> _EXERCISE DIRECTIONS_: The data below holds the lines to copy: everything from the line containing "POT1 pin SIG: A0 -> GND" to the line containing "RTC1 pin SQW: D6 -> D10", both ends included, set down exactly.

> _SOURCE MATERIAL_:
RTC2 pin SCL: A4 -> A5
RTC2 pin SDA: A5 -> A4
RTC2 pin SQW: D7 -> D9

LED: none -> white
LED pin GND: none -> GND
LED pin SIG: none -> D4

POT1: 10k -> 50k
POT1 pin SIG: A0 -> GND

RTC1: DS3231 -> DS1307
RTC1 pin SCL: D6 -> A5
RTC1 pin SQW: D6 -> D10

--

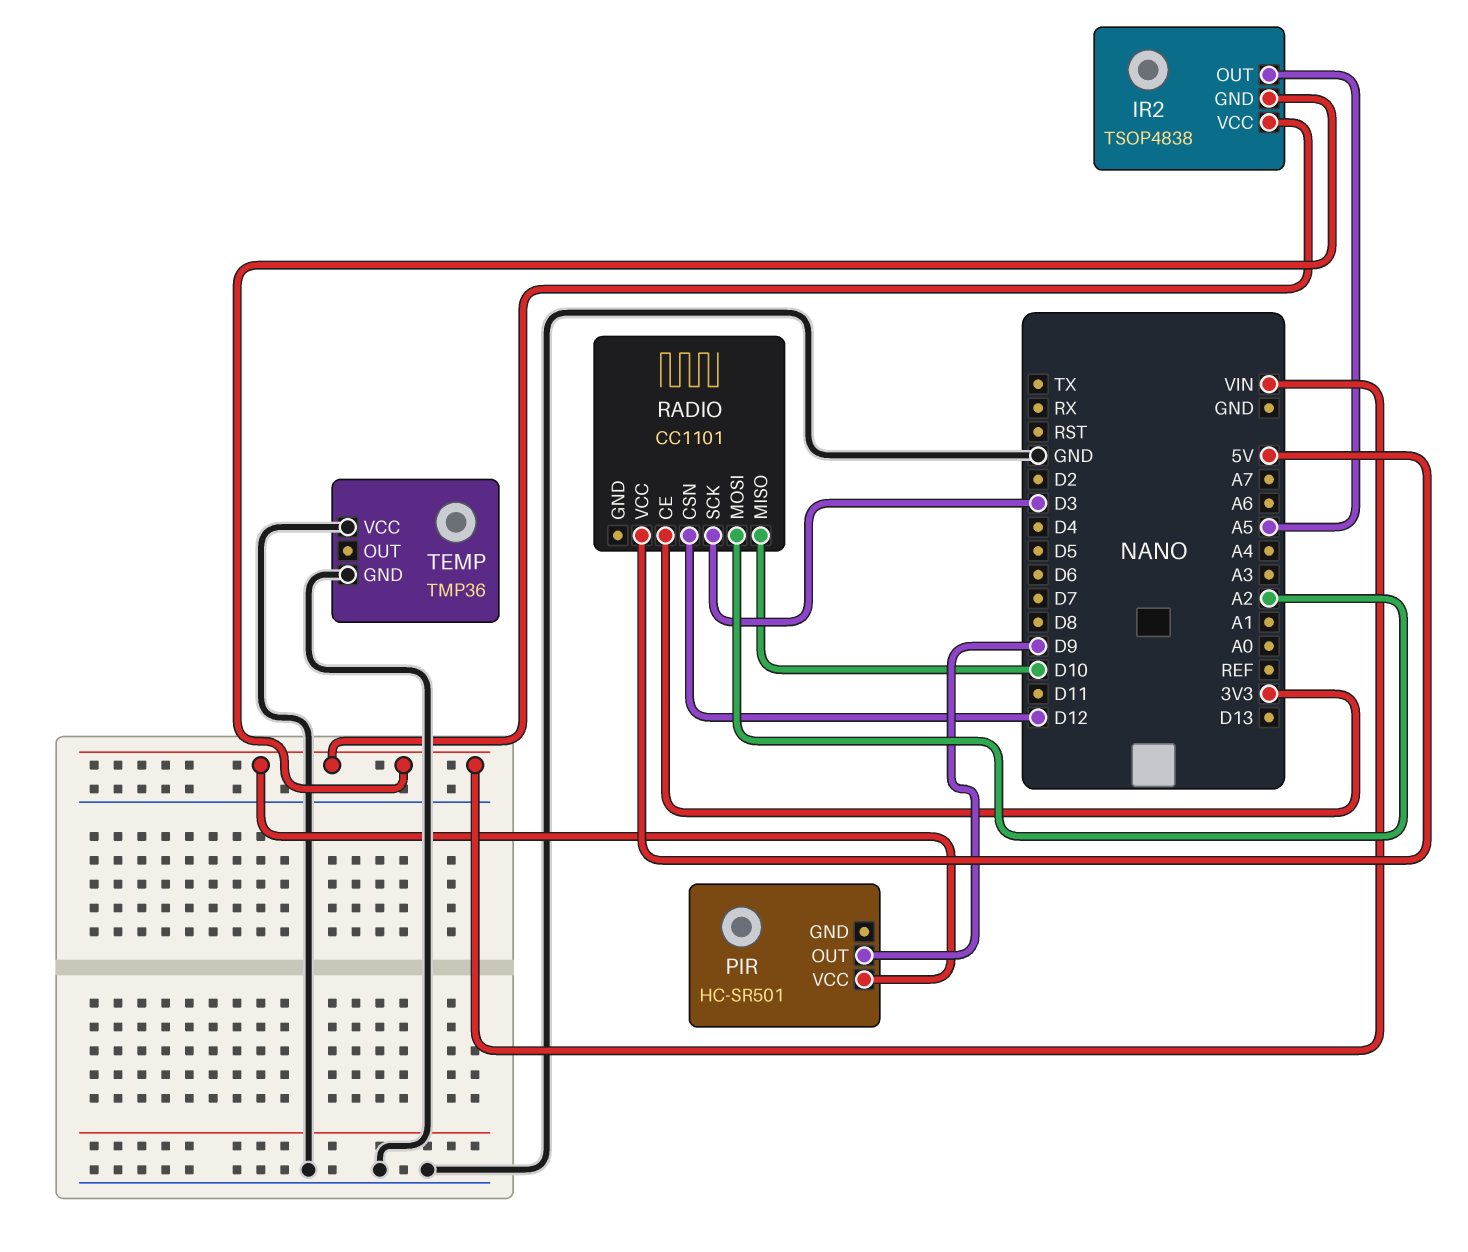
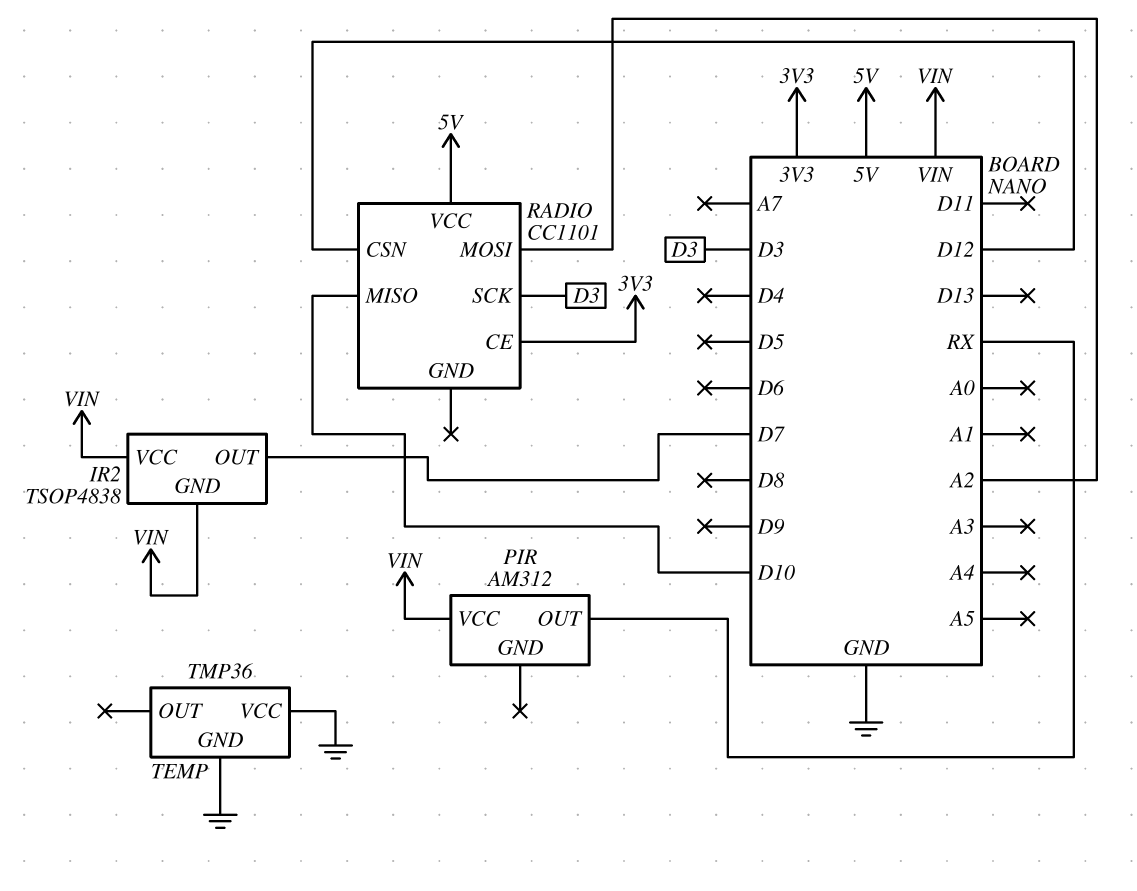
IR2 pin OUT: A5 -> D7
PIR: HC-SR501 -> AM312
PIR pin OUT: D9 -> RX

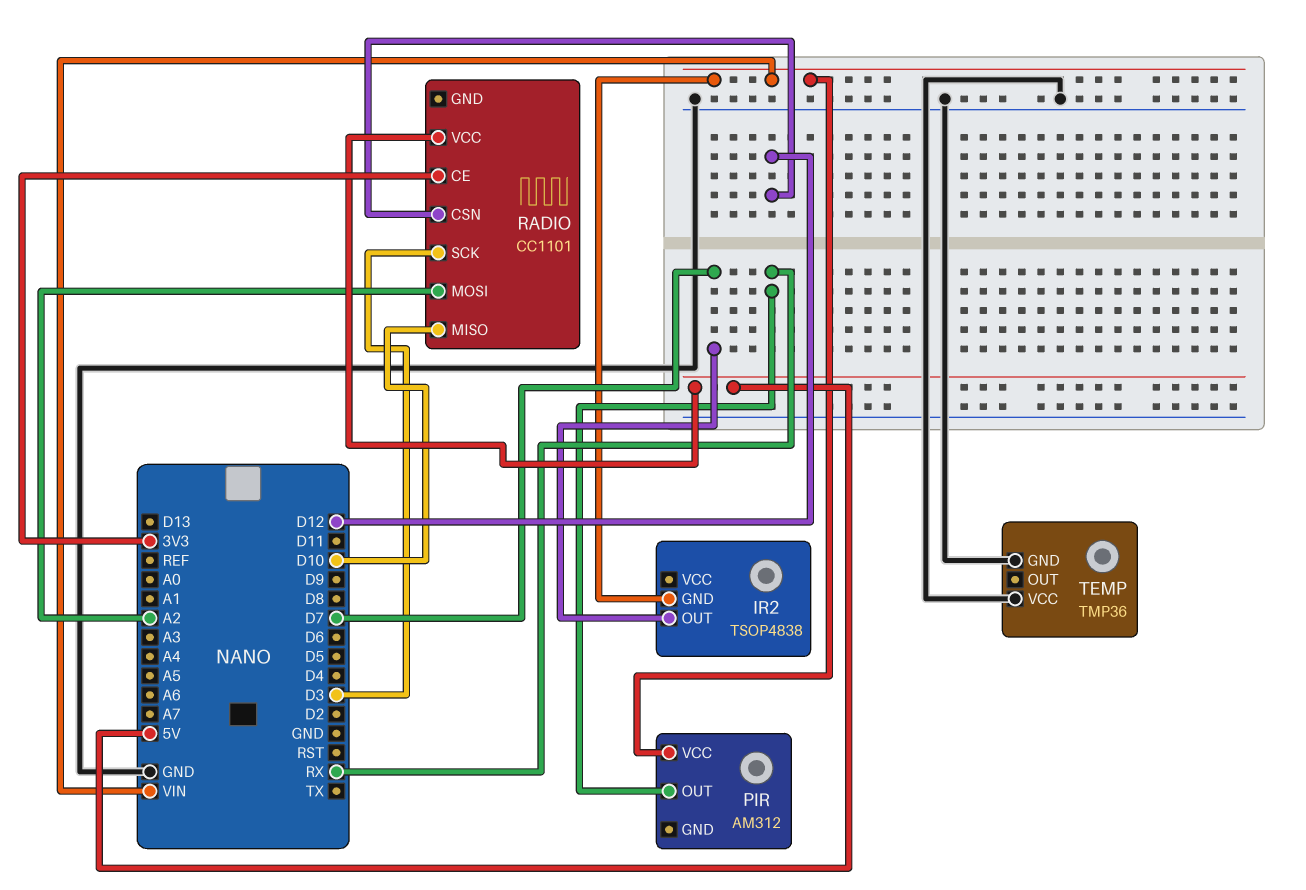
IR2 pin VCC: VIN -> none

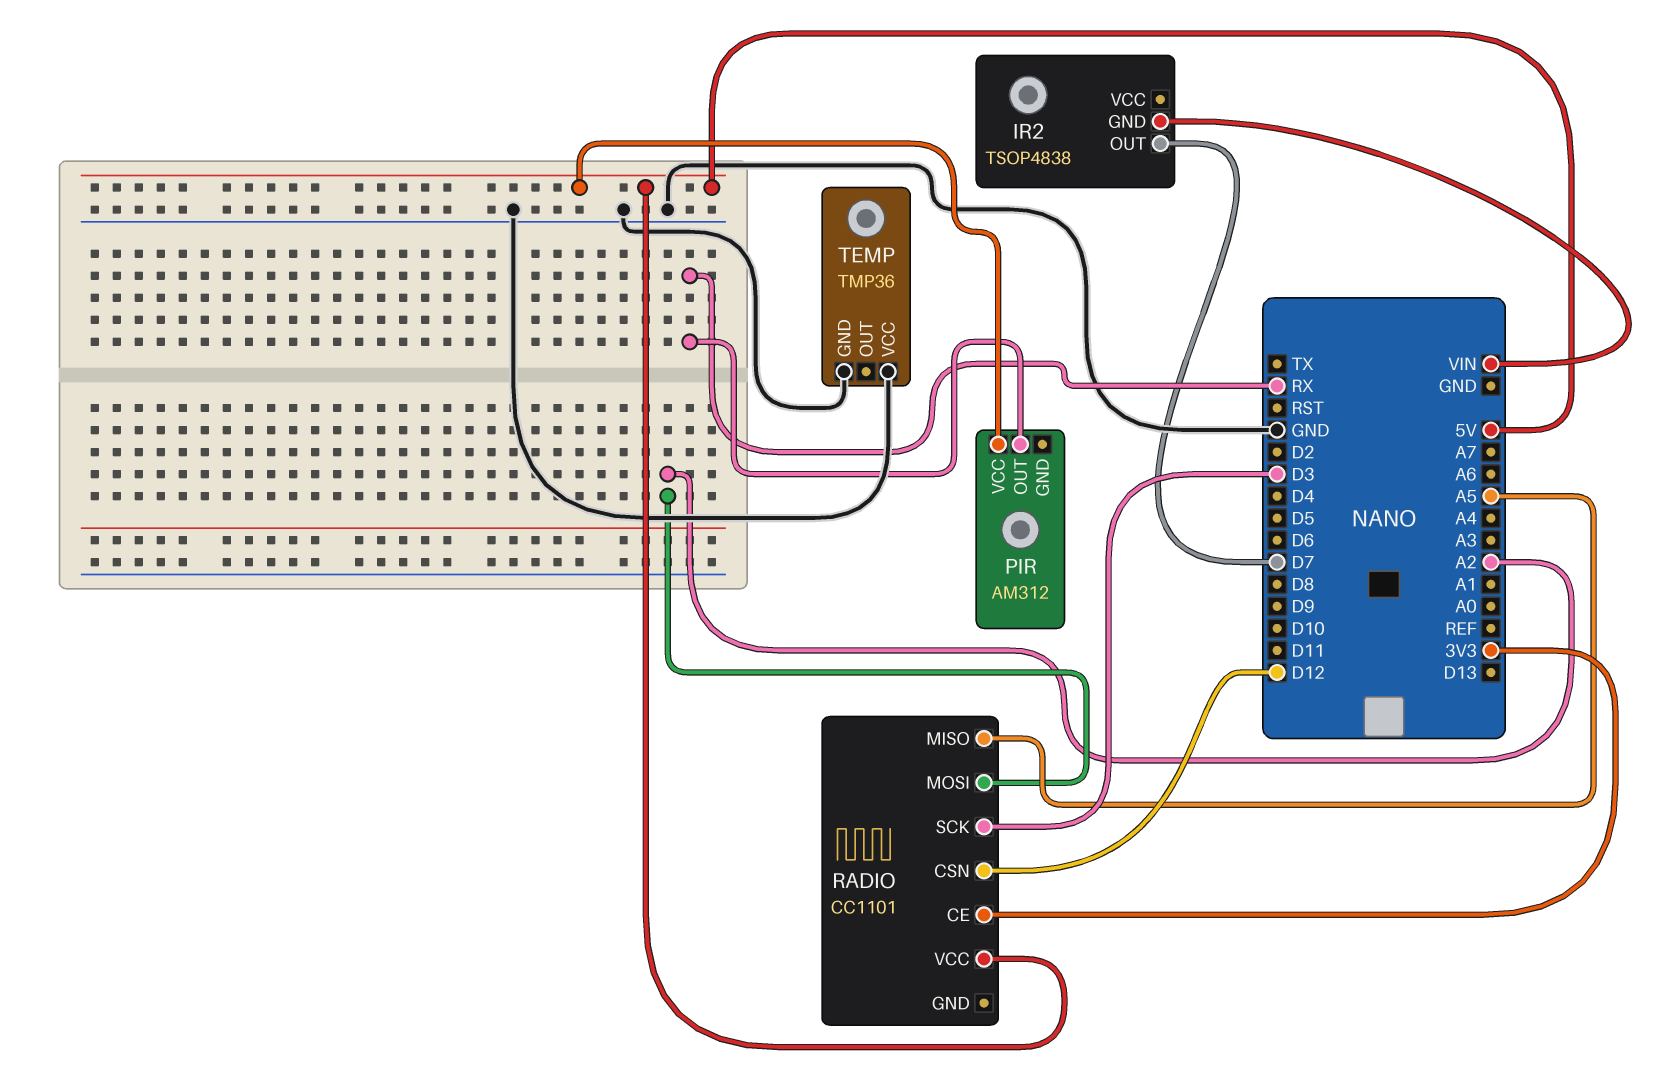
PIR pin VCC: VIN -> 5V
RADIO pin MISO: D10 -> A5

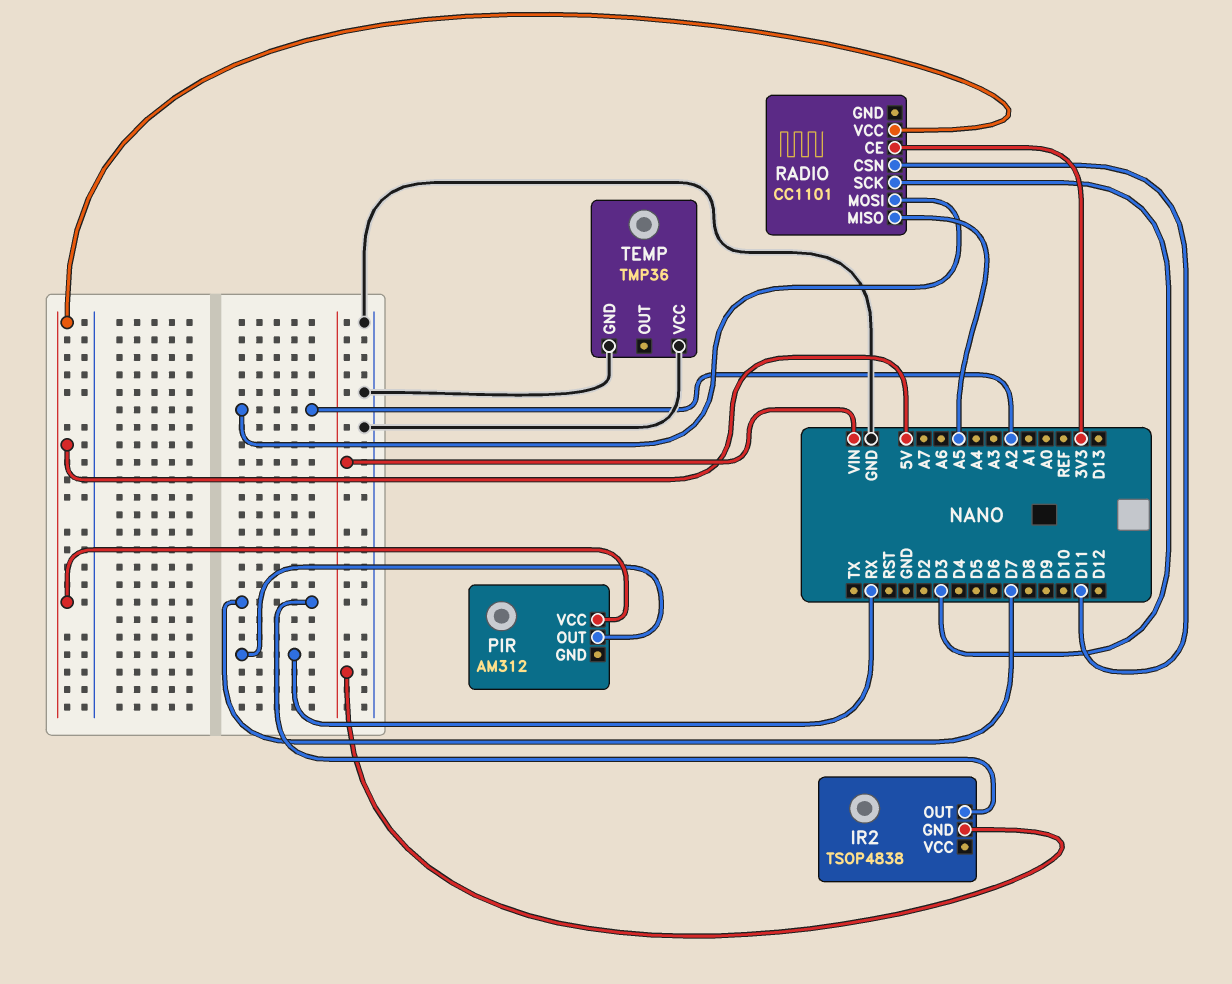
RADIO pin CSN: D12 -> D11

...

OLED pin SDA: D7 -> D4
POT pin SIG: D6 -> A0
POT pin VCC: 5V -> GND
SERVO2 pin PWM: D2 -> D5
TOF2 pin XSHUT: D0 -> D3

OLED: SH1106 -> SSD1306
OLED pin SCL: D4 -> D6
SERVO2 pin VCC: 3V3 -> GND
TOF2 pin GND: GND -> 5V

> _RESULT OF THIS TASK_:
POT1 pin SIG: A0 -> GND

RTC1: DS3231 -> DS1307
RTC1 pin SCL: D6 -> A5
RTC1 pin SQW: D6 -> D10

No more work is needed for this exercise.